Start of Block

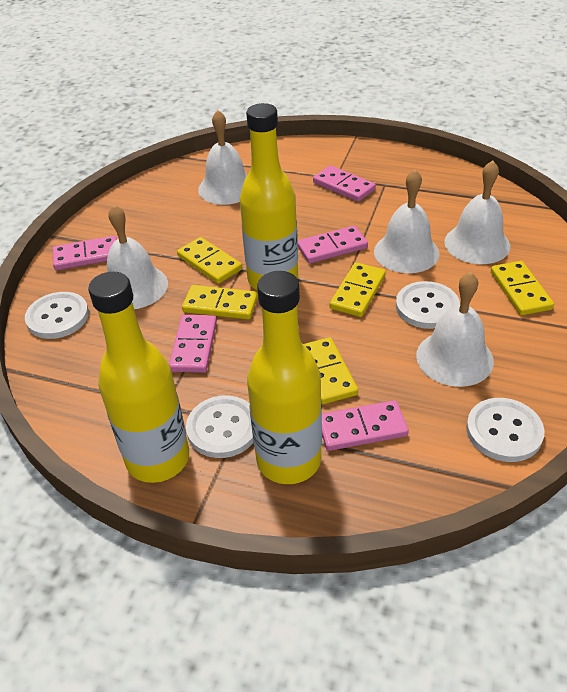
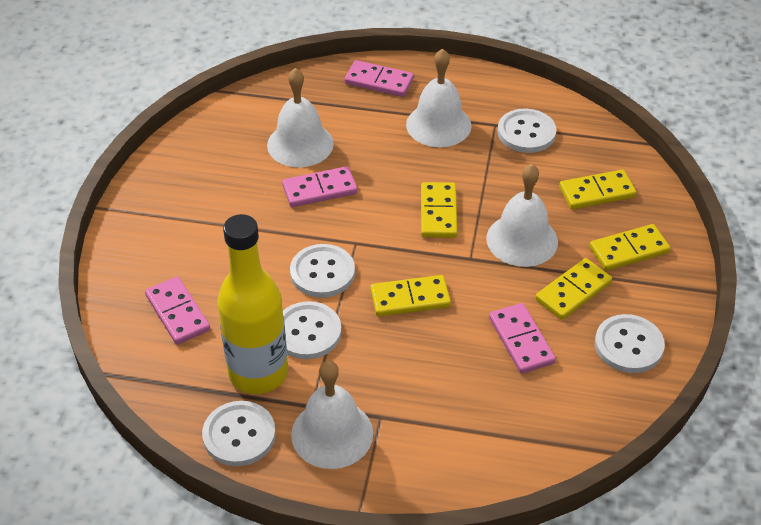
pink domino: 5 -> 4
white bell: 5 -> 4
white button: 4 -> 5
yellow bottle: 3 -> 1

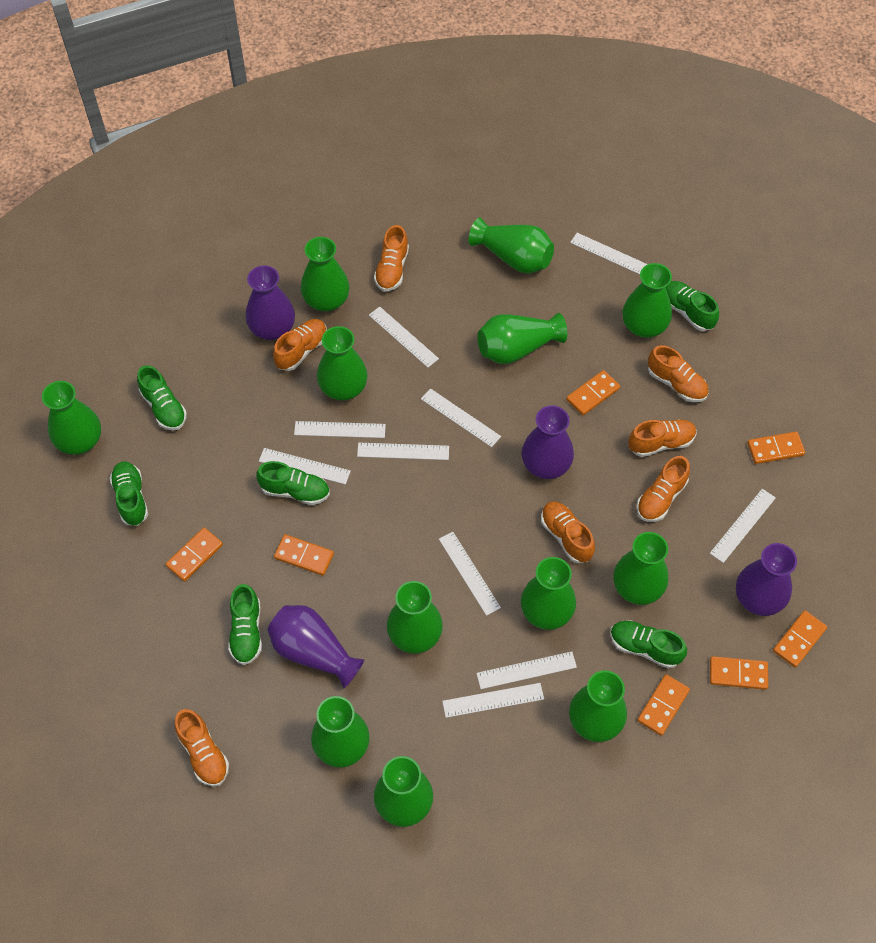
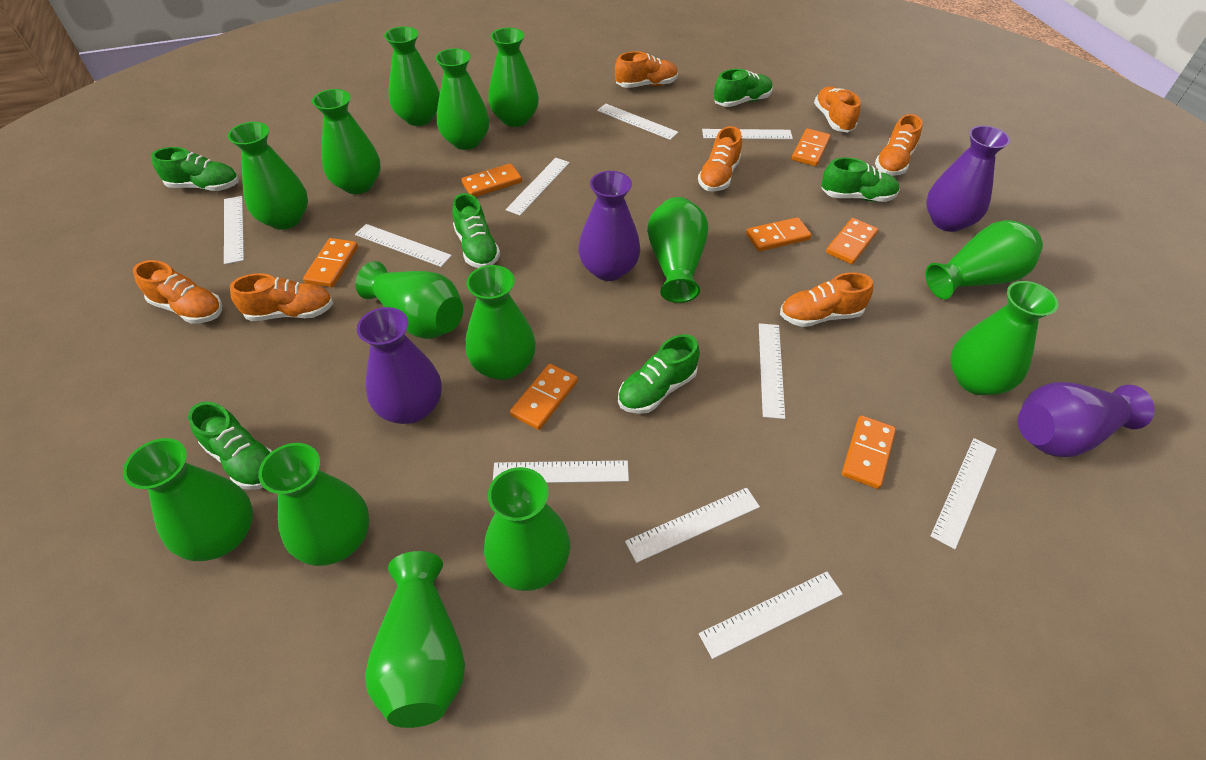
green vase: 12 -> 14

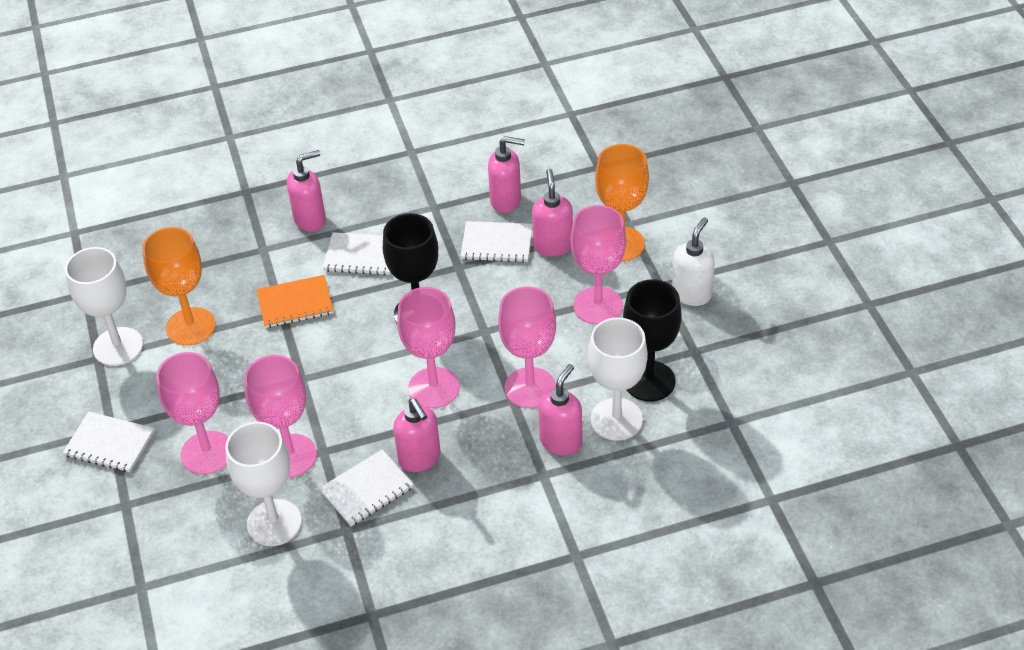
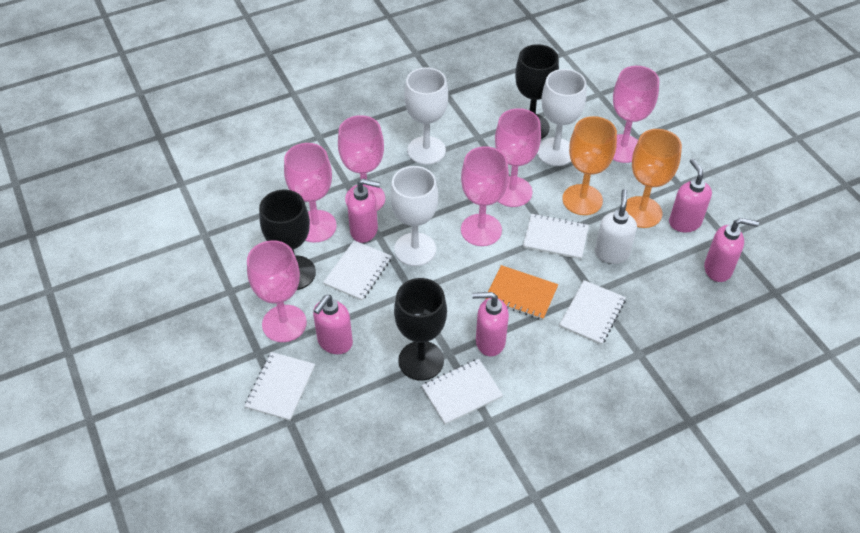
black goblet: 2 -> 3
pink goblet: 5 -> 6
white notebook: 4 -> 5

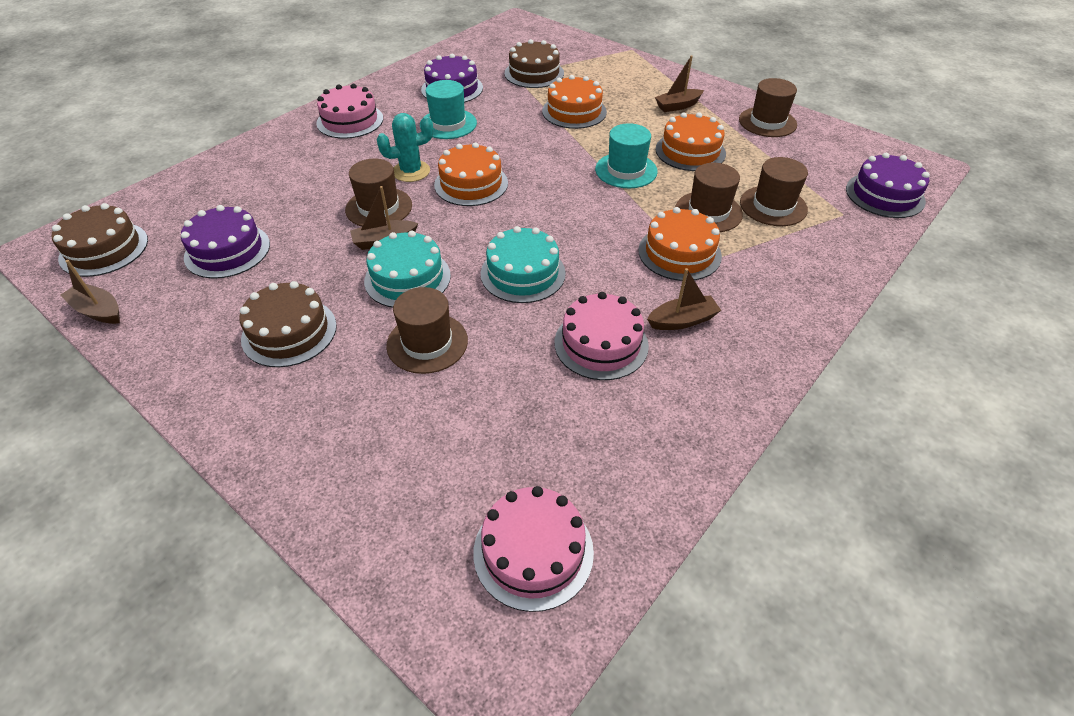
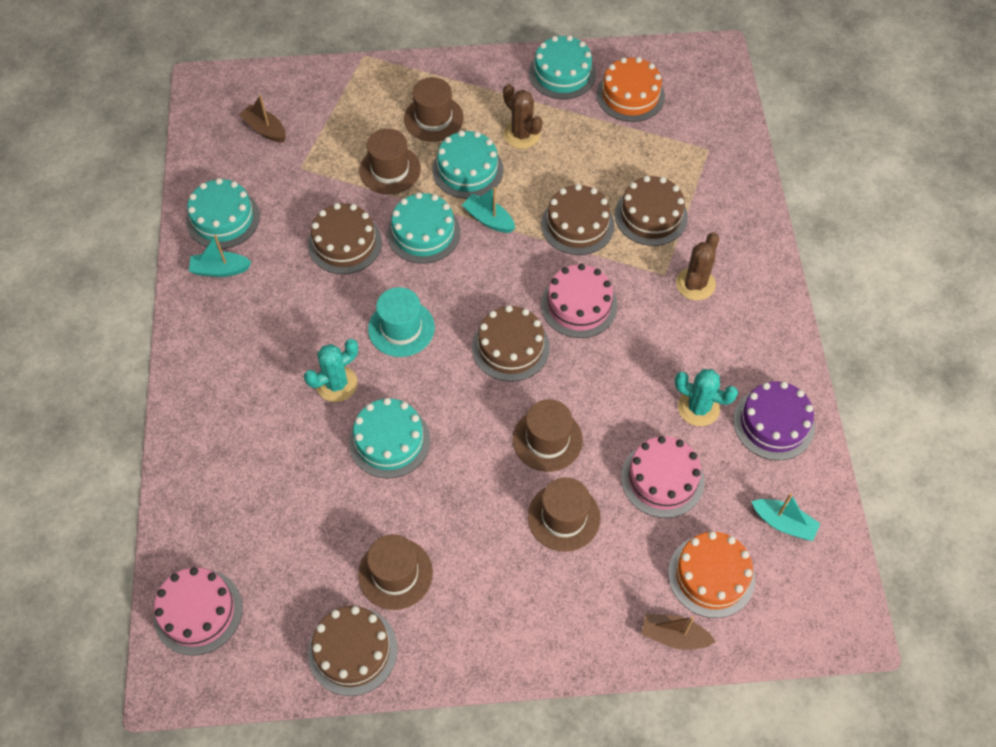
brown boat: 4 -> 2
brown cactus: 0 -> 2
brown cake: 3 -> 5
orange cake: 4 -> 2
purple cake: 3 -> 1
turquoise boat: 0 -> 3
turquoise cactus: 1 -> 2
turquoise cake: 2 -> 5
turquoise hat: 2 -> 1

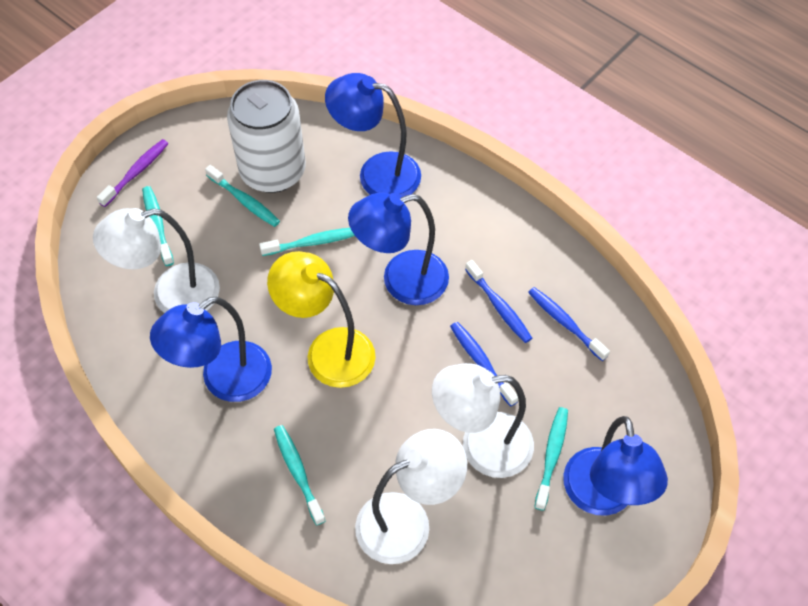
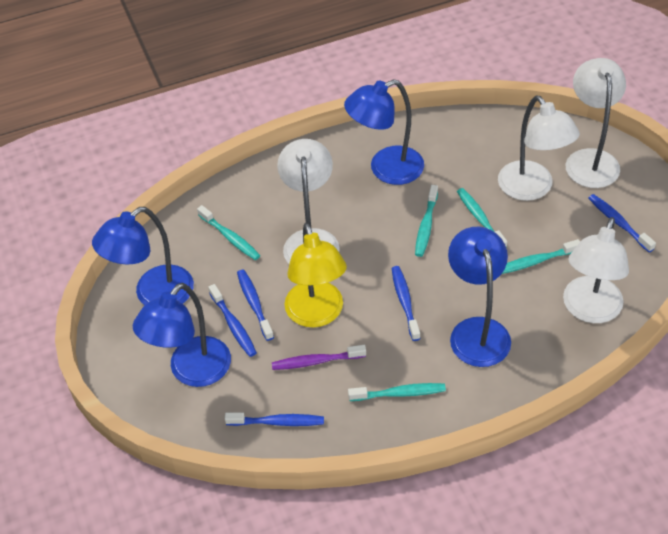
blue toothbrush: 3 -> 5
white can: 1 -> 0
white lamp: 3 -> 4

End of Block

> Task item
The lines above that hold the word "white" need counting; write the count and nothing more.

> Answer to this exercise
5